BEGIN Data for this task

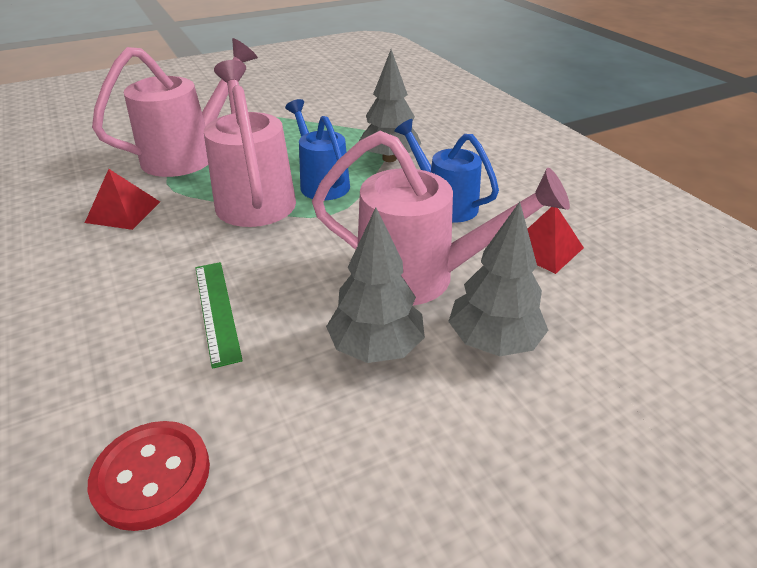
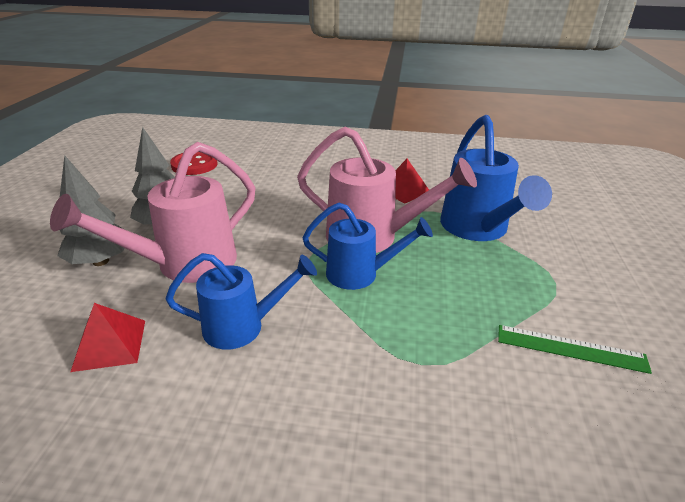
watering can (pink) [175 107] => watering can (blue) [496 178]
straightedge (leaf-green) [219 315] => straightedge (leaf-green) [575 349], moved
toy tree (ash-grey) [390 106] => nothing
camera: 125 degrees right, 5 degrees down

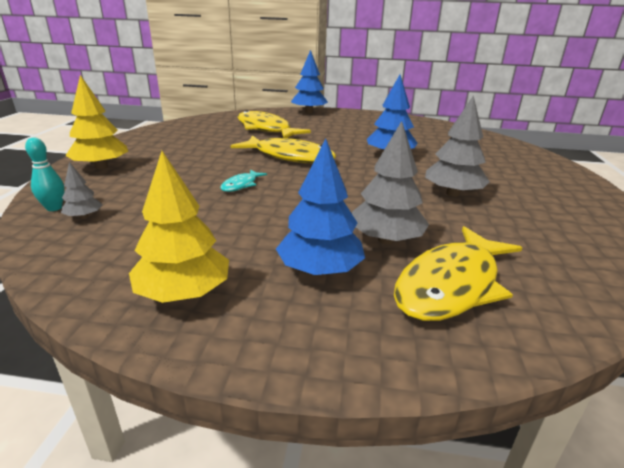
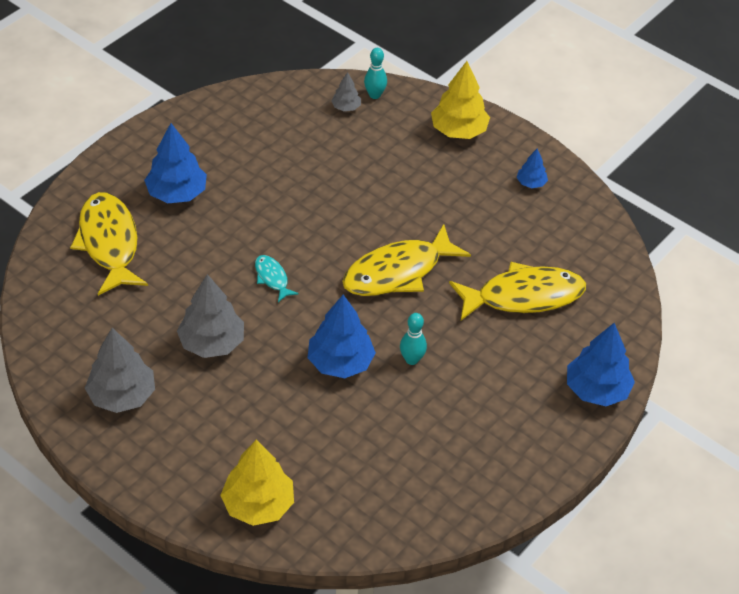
toy tree (golden) [179 227] => toy tree (golden) [257 483], moved
fish figure (turquoise) [243 180] => fish figure (turquoise) [277 278], moved
toy tree (ash-grey) [390 182] => toy tree (ash-grey) [120 370], moved
nothing => tenpin (turquoise) [413 339]
nothing => toy tree (blue) [532 168]
camera: 120 degrees right, 20 degrees up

END Data for this task

# Exercise:
Write out the lines above, starting at the line that contains "fish figure (turquoise) [243" and ending with the final line, and nothing else; copy them exactly.

# The answer:
fish figure (turquoise) [243 180] => fish figure (turquoise) [277 278], moved
toy tree (ash-grey) [390 182] => toy tree (ash-grey) [120 370], moved
nothing => tenpin (turquoise) [413 339]
nothing => toy tree (blue) [532 168]
camera: 120 degrees right, 20 degrees up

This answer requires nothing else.